[Recorded data]
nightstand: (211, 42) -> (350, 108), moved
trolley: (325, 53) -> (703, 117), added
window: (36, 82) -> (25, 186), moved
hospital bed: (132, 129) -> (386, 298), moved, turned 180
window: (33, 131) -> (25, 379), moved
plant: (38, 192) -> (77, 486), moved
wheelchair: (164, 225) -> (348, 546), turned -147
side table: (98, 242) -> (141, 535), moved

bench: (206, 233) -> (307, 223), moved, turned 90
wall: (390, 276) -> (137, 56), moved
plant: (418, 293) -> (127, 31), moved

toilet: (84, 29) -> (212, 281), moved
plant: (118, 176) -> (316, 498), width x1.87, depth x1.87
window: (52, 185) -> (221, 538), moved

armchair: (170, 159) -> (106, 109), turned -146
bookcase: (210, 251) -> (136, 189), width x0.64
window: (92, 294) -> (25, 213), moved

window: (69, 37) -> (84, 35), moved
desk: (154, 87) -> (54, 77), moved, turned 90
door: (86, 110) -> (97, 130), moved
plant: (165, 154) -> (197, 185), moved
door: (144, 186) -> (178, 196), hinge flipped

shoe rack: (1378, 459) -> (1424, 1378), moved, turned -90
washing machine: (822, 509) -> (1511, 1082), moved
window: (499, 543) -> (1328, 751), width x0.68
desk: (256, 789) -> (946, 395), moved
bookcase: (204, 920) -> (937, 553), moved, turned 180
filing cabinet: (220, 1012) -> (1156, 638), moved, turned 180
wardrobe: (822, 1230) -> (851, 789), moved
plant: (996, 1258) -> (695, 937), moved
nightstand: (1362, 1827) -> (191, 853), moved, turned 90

Exercise instructions | A word-for-word copy of all the entries above is required.

Task answer |
nightstand: (211, 42) -> (350, 108), moved
trolley: (325, 53) -> (703, 117), added
window: (36, 82) -> (25, 186), moved
hospital bed: (132, 129) -> (386, 298), moved, turned 180
window: (33, 131) -> (25, 379), moved
plant: (38, 192) -> (77, 486), moved
wheelchair: (164, 225) -> (348, 546), turned -147
side table: (98, 242) -> (141, 535), moved

bench: (206, 233) -> (307, 223), moved, turned 90
wall: (390, 276) -> (137, 56), moved
plant: (418, 293) -> (127, 31), moved

toilet: (84, 29) -> (212, 281), moved
plant: (118, 176) -> (316, 498), width x1.87, depth x1.87
window: (52, 185) -> (221, 538), moved

armchair: (170, 159) -> (106, 109), turned -146
bookcase: (210, 251) -> (136, 189), width x0.64
window: (92, 294) -> (25, 213), moved

window: (69, 37) -> (84, 35), moved
desk: (154, 87) -> (54, 77), moved, turned 90
door: (86, 110) -> (97, 130), moved
plant: (165, 154) -> (197, 185), moved
door: (144, 186) -> (178, 196), hinge flipped

shoe rack: (1378, 459) -> (1424, 1378), moved, turned -90
washing machine: (822, 509) -> (1511, 1082), moved
window: (499, 543) -> (1328, 751), width x0.68
desk: (256, 789) -> (946, 395), moved
bookcase: (204, 920) -> (937, 553), moved, turned 180
filing cabinet: (220, 1012) -> (1156, 638), moved, turned 180
wardrobe: (822, 1230) -> (851, 789), moved
plant: (996, 1258) -> (695, 937), moved
nightstand: (1362, 1827) -> (191, 853), moved, turned 90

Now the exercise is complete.